(Record excerpts Opens)

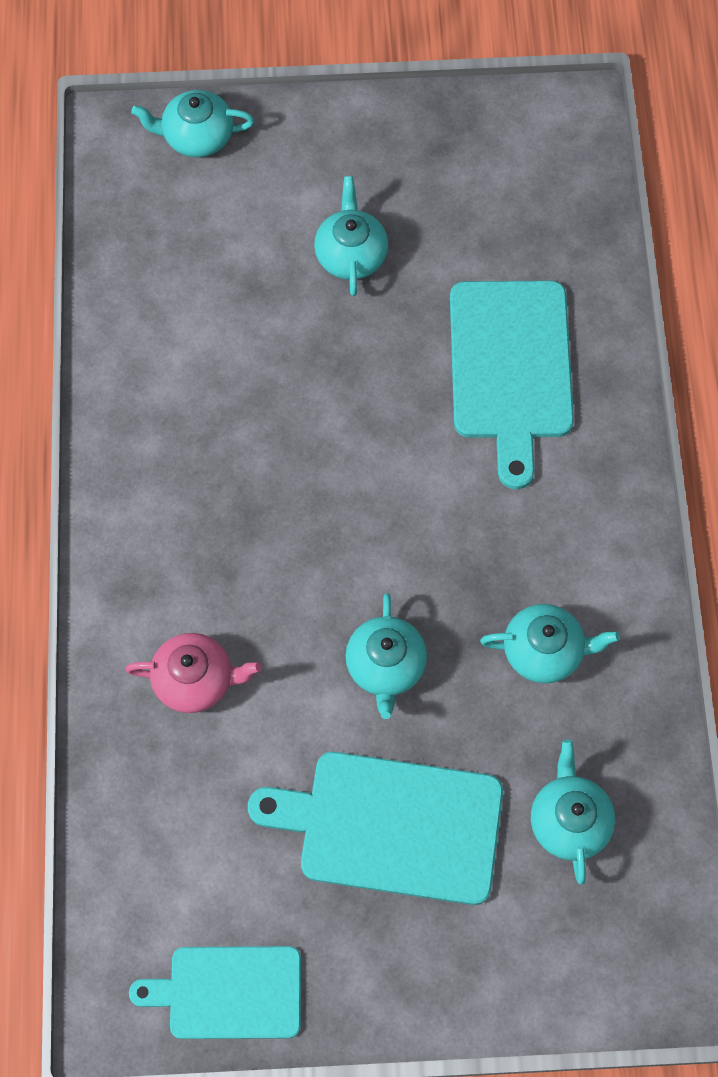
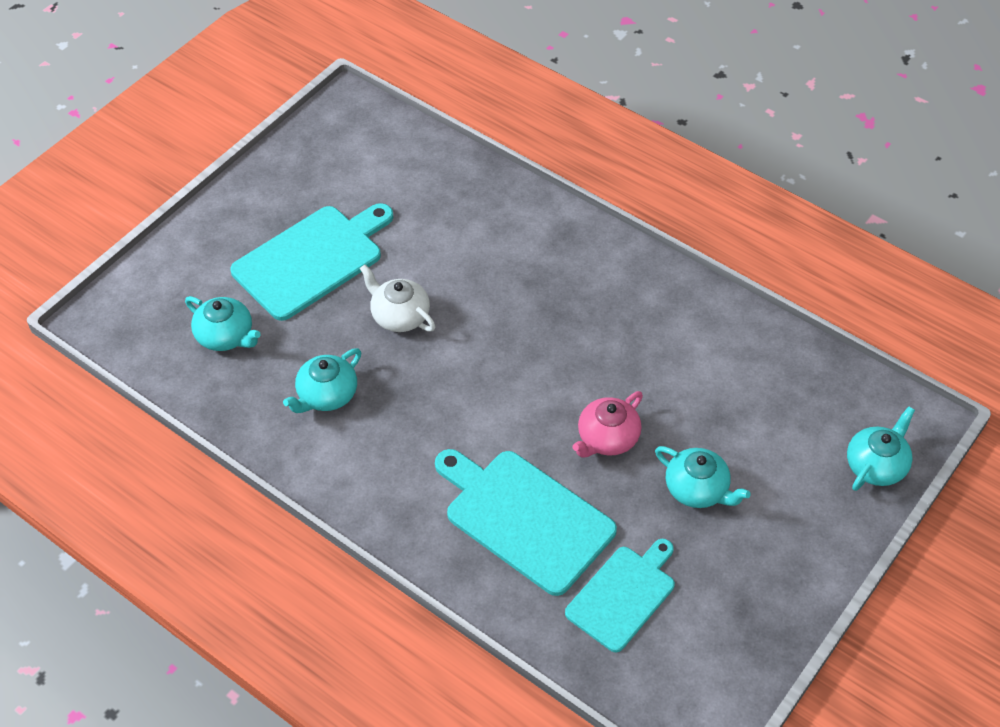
camera: 130 degrees right, 15 degrees down
(195, 680) = (481, 230): pink teapot -> pink teapot (607, 438)
(228, 992) = (309, 148): turquoise cutting board -> turquoise cutting board (623, 595)
(385, 666) = (399, 316): turquoise teapot -> white teapot

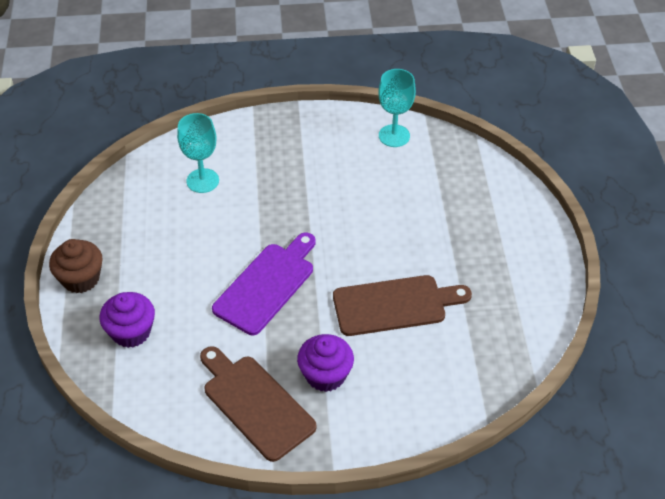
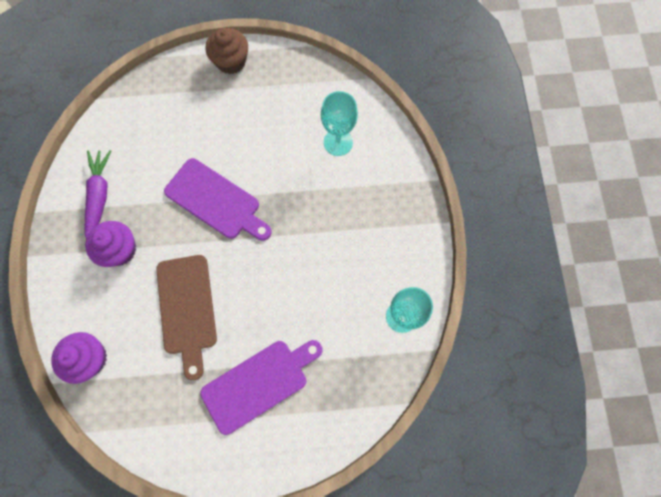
camera: 90 degrees right, 25 degrees up
(131, 332) = (176, 102): purple cupcake -> purple cupcake (90, 358)
(255, 403) = (99, 197): brown cutting board -> purple carrot
(468, 241) = (259, 383): none -> purple cutting board

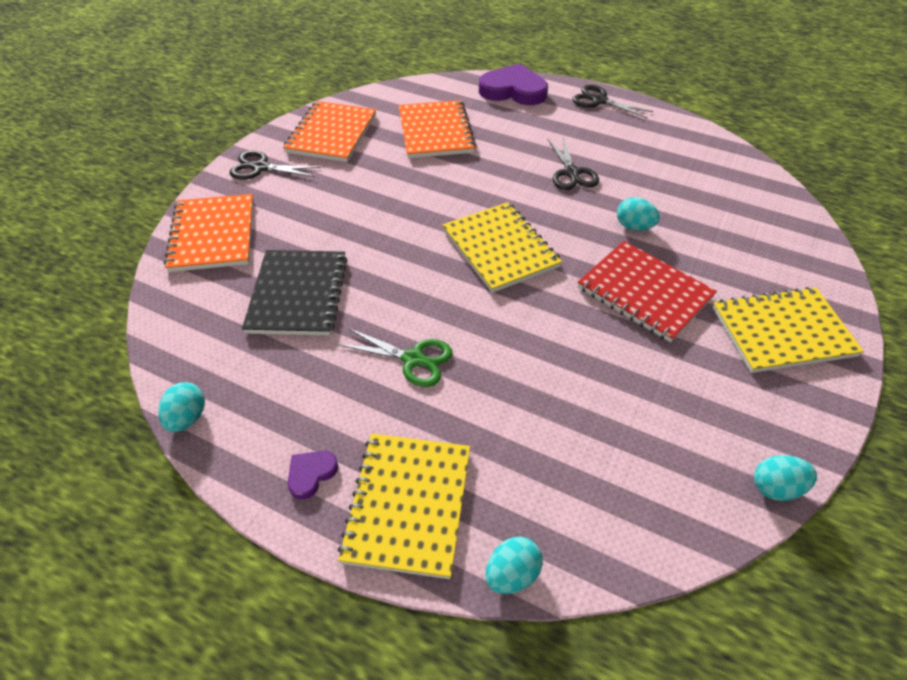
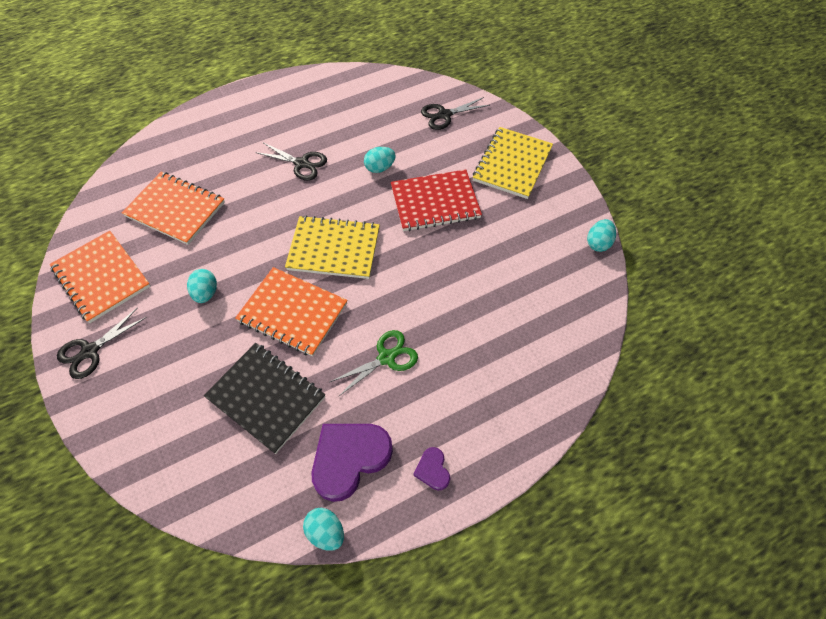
camera: 55 degrees left, 10 degrees up
(213, 235) = (141, 427): orange notebook -> orange notebook (292, 312)
(408, 505) = (493, 425): yellow notebook -> none
(512, 574) = (570, 397): turquoise egg -> turquoise egg (206, 293)
(513, 90) = (180, 134): purple heart -> purple heart (349, 458)
(599, 101) = (246, 98): black scissors -> black scissors (444, 115)

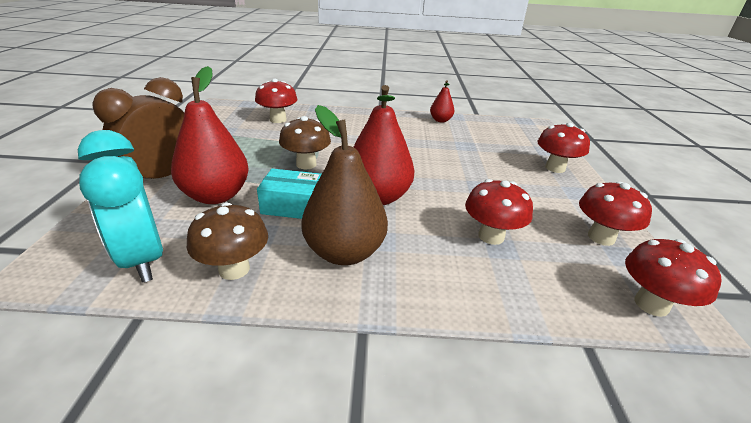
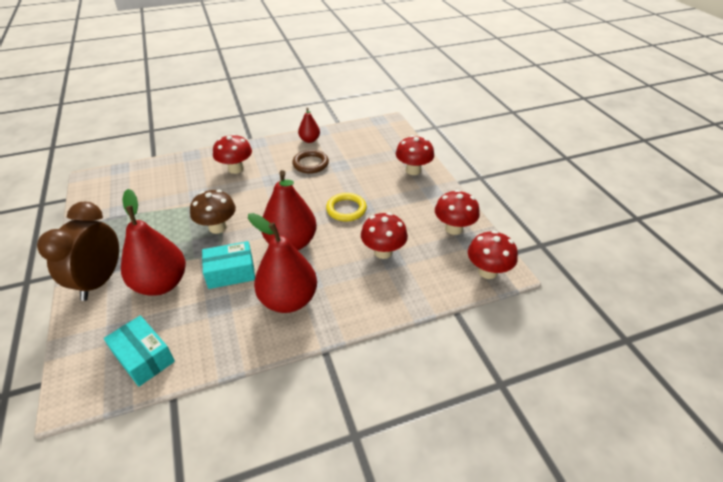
camera: 20 degrees left, 10 degrees up
(142, 259) = (144, 357): turquoise clock -> turquoise box
(234, 269) = (218, 340): brown mushroom -> none
(278, 120) = (162, 182): red mushroom -> red mushroom (236, 169)
(344, 252) = (288, 300): brown pear -> red pear
(433, 137) = (310, 164): none -> brown ring
(458, 183) = (346, 209): none -> yellow ring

(Record excerpts Closes)

Which lines run from the one containing "(278, 120) = (162, 182): red" to the end of the records? Transcribe exactly those, both ends included.

**Written response:**
(278, 120) = (162, 182): red mushroom -> red mushroom (236, 169)
(344, 252) = (288, 300): brown pear -> red pear
(433, 137) = (310, 164): none -> brown ring
(458, 183) = (346, 209): none -> yellow ring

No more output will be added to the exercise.